§ WORKING DATA:
+===+

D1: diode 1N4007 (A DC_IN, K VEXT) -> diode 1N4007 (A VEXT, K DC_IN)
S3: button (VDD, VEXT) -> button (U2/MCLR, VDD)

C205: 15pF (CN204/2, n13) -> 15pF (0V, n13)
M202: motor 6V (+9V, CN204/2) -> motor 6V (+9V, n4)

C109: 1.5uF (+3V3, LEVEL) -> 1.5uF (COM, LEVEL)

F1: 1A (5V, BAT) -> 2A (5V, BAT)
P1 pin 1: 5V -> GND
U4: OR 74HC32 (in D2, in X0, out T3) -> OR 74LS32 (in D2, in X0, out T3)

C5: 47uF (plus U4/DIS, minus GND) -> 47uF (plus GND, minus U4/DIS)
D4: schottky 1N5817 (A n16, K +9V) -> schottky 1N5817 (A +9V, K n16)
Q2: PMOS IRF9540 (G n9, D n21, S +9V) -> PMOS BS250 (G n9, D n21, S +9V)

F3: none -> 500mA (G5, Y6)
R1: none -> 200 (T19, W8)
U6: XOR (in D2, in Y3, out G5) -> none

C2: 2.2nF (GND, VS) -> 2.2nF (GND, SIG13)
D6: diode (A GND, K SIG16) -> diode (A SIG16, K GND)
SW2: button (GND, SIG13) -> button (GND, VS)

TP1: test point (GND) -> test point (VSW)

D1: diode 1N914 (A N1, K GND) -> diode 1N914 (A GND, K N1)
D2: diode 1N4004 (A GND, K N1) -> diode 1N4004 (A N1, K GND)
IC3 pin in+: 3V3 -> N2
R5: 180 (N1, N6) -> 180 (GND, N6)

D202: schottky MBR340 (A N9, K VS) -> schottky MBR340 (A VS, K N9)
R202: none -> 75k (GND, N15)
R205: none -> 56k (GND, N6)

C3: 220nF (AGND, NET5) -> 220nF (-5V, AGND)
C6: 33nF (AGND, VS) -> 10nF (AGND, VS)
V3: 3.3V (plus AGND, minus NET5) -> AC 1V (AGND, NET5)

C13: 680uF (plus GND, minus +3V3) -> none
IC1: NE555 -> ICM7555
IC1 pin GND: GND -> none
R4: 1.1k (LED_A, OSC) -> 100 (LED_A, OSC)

+===+

§ ACTION ITEM:
Going through the listing above, copy out every line that has the string "AGND".

§ TASK RESULT:
C3: 220nF (AGND, NET5) -> 220nF (-5V, AGND)
C6: 33nF (AGND, VS) -> 10nF (AGND, VS)
V3: 3.3V (plus AGND, minus NET5) -> AC 1V (AGND, NET5)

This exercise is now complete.